**Your goal:** A faithful transcript of every entry is required; pictures do not belong in it.

Data extracted from a collection
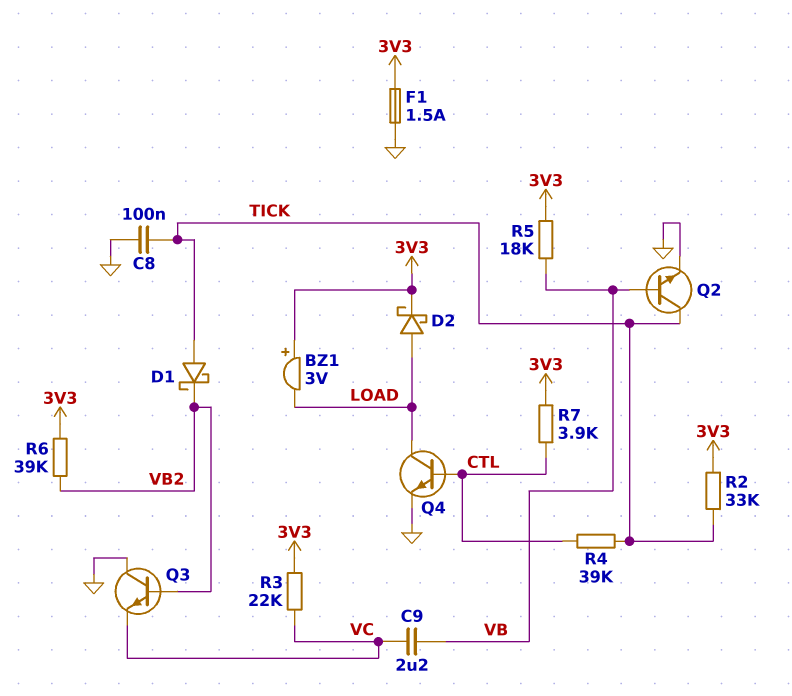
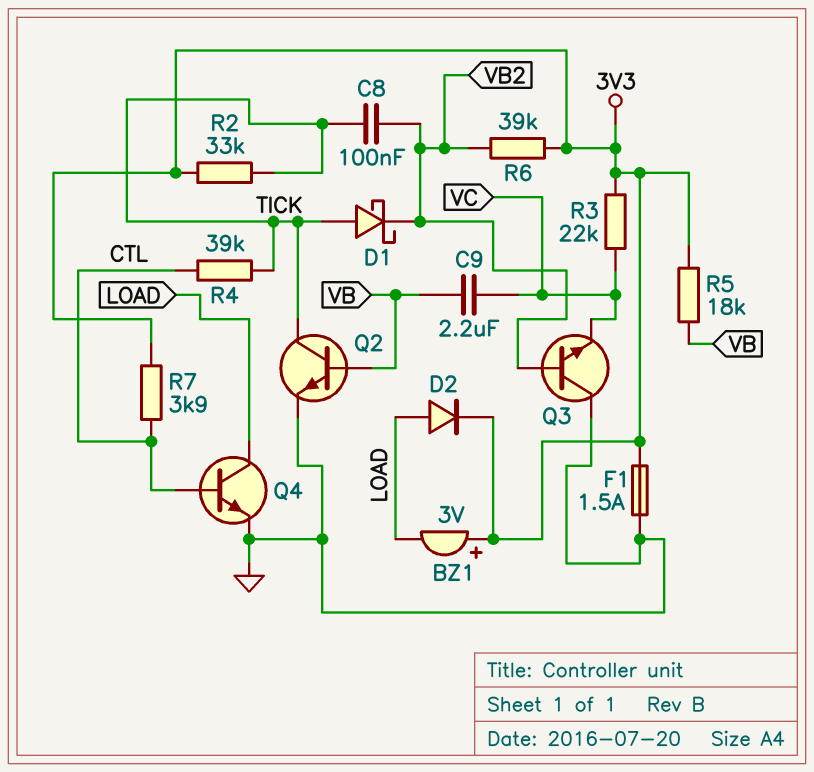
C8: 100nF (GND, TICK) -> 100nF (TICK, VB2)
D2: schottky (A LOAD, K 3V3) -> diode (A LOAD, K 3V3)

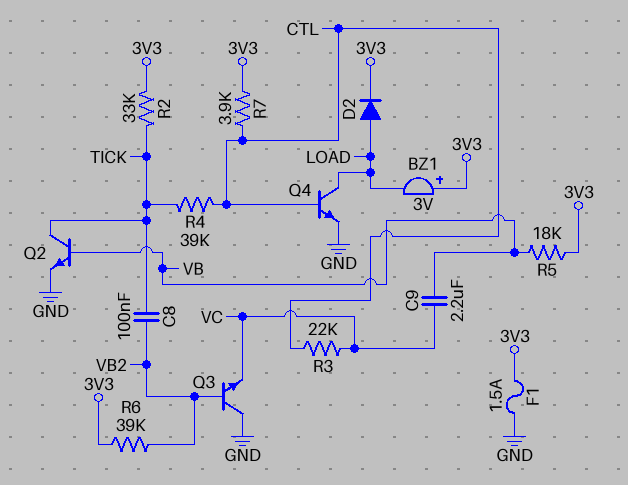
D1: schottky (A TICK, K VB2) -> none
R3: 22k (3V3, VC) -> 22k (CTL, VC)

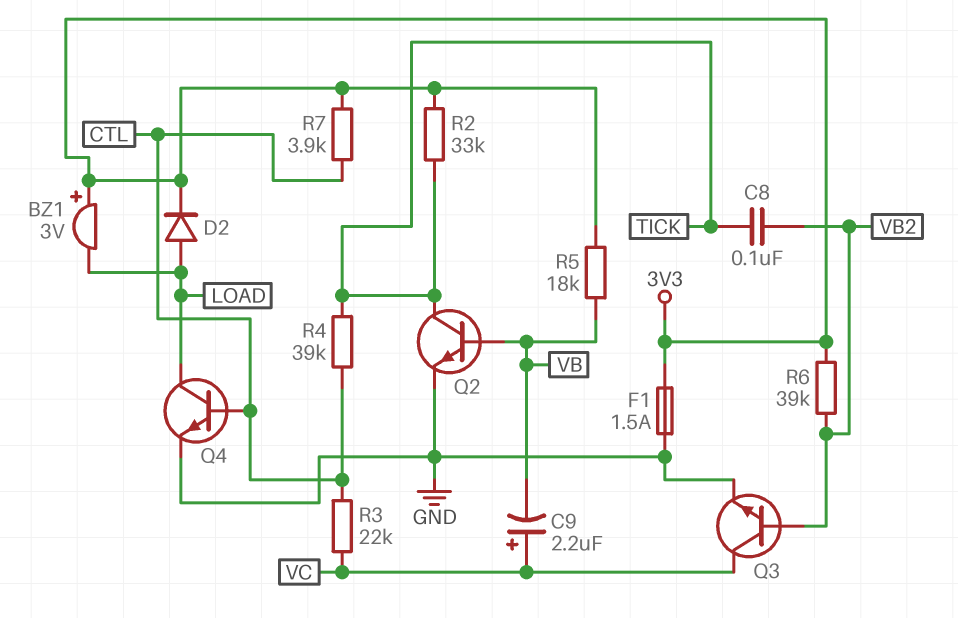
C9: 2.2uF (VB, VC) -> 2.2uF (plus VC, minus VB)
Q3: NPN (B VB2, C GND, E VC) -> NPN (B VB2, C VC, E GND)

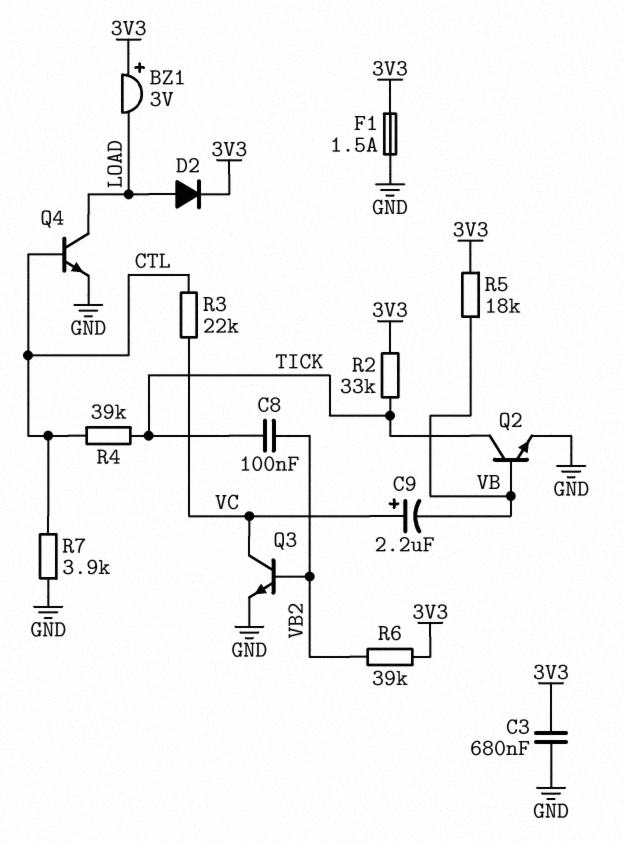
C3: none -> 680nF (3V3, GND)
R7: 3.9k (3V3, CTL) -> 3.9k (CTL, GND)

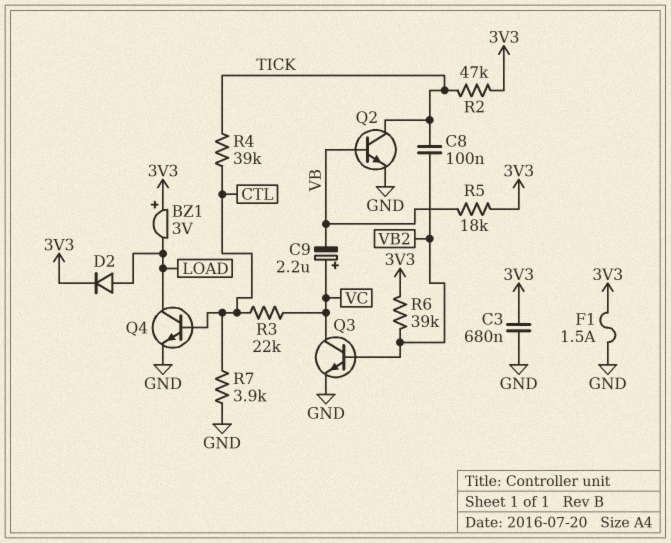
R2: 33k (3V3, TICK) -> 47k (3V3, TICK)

**Solution:**
C8: 100nF (GND, TICK) -> 100nF (TICK, VB2)
D2: schottky (A LOAD, K 3V3) -> diode (A LOAD, K 3V3)

D1: schottky (A TICK, K VB2) -> none
R3: 22k (3V3, VC) -> 22k (CTL, VC)

C9: 2.2uF (VB, VC) -> 2.2uF (plus VC, minus VB)
Q3: NPN (B VB2, C GND, E VC) -> NPN (B VB2, C VC, E GND)

C3: none -> 680nF (3V3, GND)
R7: 3.9k (3V3, CTL) -> 3.9k (CTL, GND)

R2: 33k (3V3, TICK) -> 47k (3V3, TICK)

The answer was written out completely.